● Required action: No pictures belong in the copy. Retype exactly, and only, the stretch of lines below from the one with "none -> orange plate F1 level 2" through the one with "none -> lime round brick G12 level 3".

____

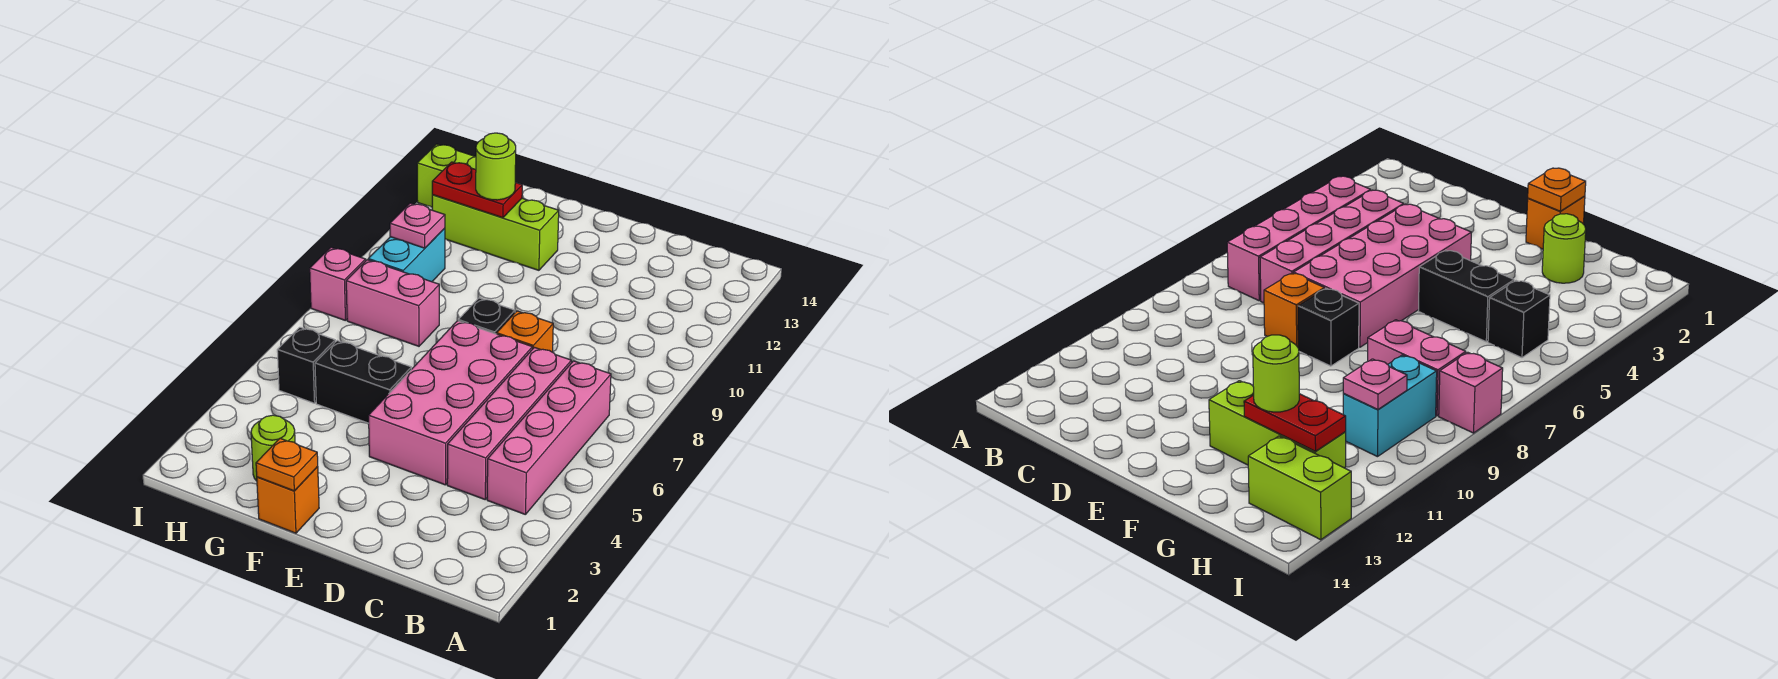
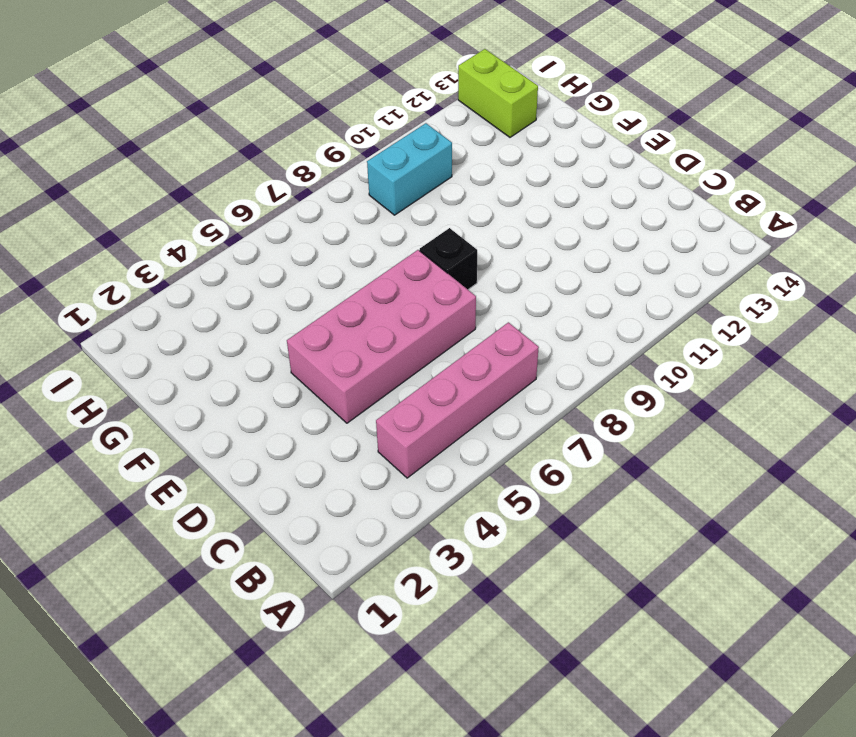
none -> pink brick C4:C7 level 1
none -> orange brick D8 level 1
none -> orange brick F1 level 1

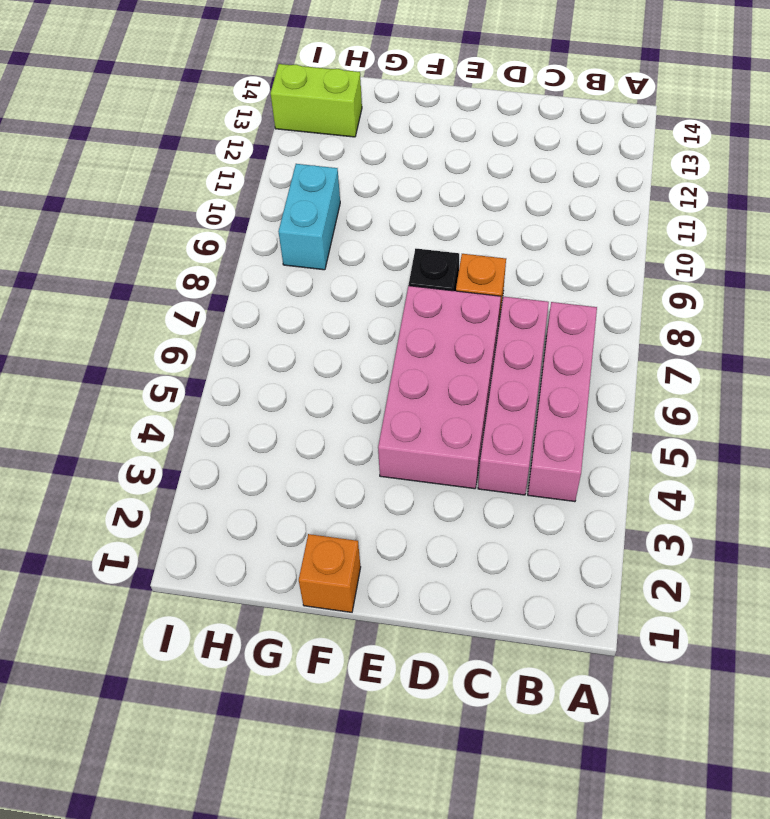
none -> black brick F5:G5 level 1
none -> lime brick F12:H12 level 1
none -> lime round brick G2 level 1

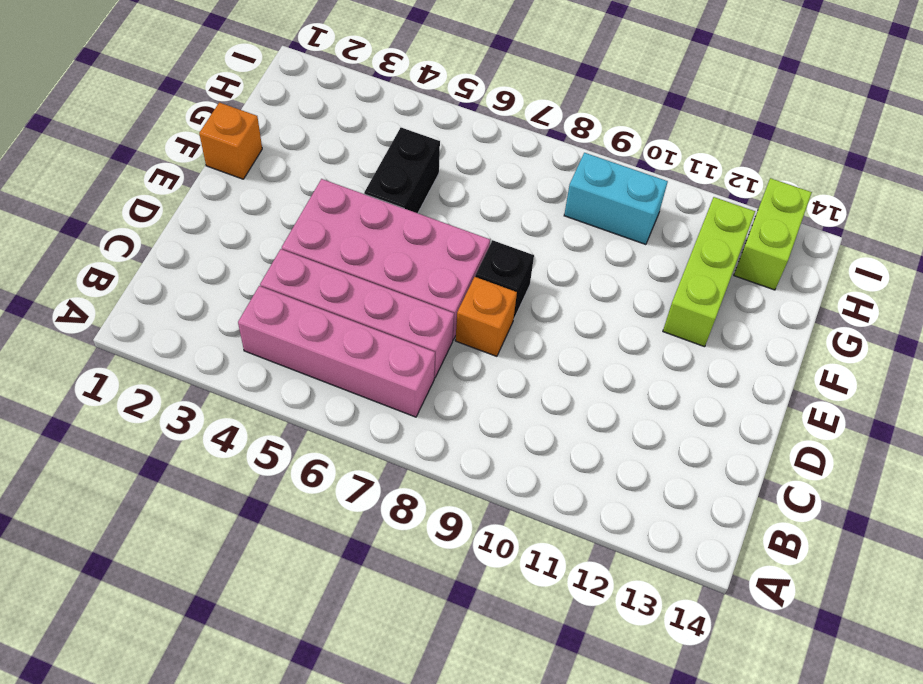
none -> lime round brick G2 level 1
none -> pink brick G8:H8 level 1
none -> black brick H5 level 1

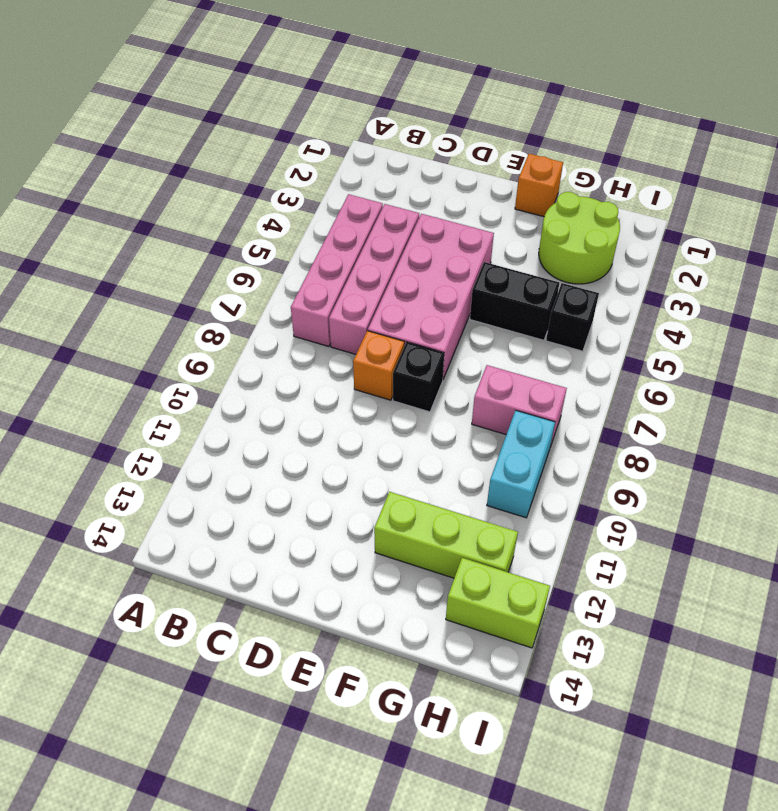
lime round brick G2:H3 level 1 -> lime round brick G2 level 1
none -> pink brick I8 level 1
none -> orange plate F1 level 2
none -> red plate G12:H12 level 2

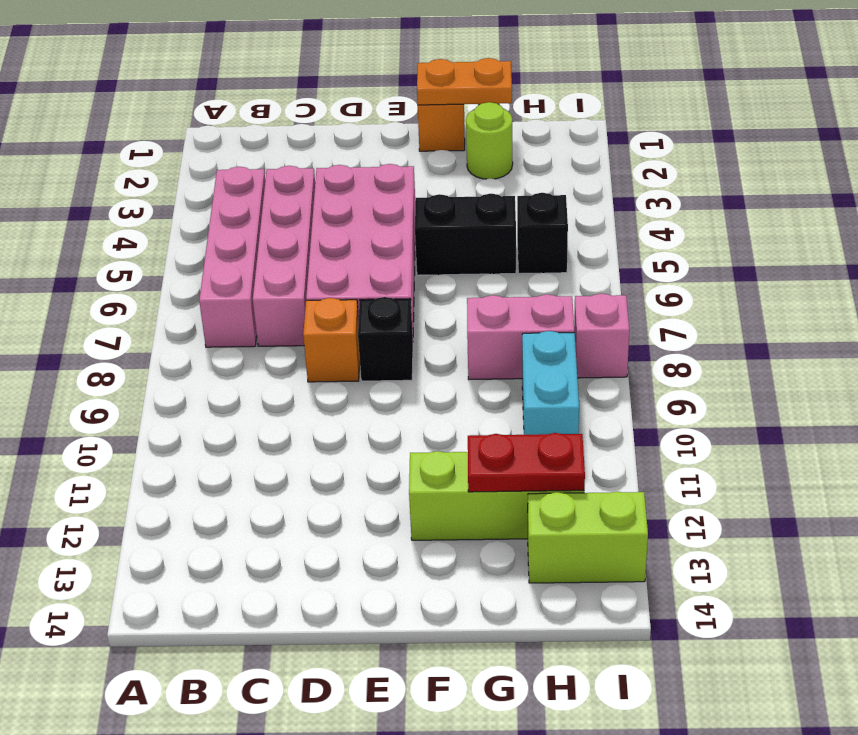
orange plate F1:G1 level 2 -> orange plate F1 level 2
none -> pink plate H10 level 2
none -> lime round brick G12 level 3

____

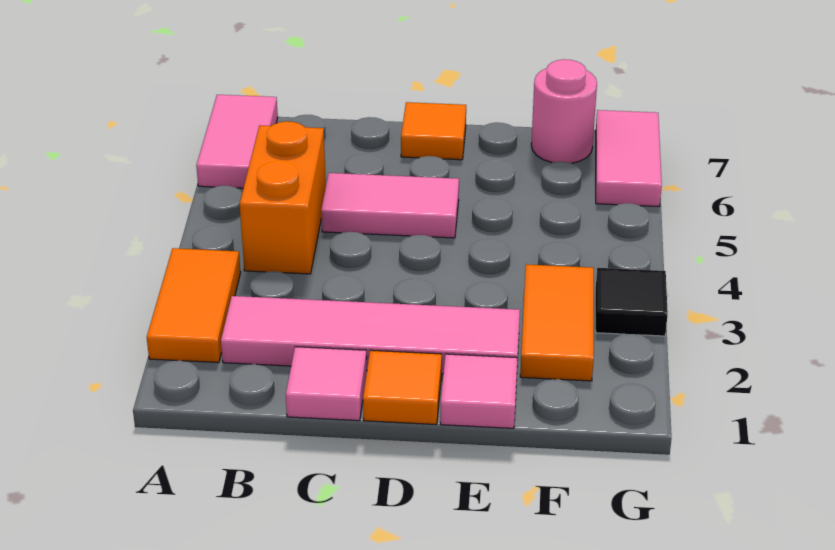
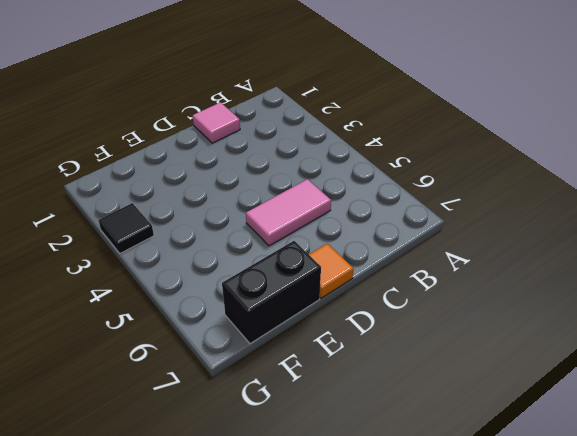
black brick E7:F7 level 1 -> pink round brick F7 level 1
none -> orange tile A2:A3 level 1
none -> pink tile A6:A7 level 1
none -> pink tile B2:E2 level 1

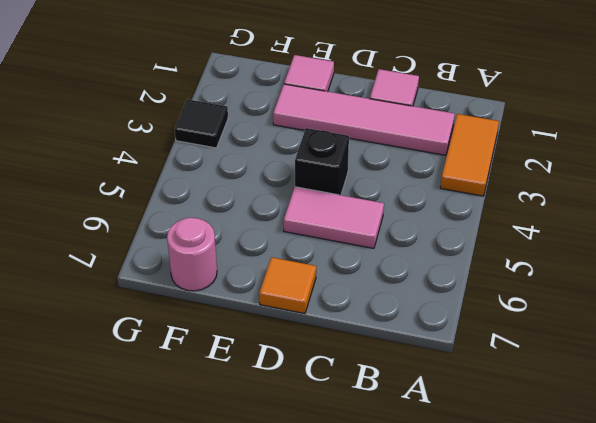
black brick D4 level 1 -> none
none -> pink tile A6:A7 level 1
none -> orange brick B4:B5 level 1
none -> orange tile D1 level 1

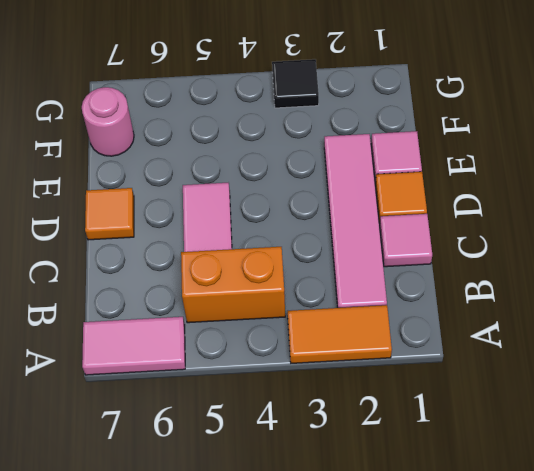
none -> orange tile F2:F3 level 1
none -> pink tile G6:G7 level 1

____

● Task solution:
none -> orange plate F1 level 2
none -> red plate G12:H12 level 2

orange plate F1:G1 level 2 -> orange plate F1 level 2
none -> pink plate H10 level 2
none -> lime round brick G12 level 3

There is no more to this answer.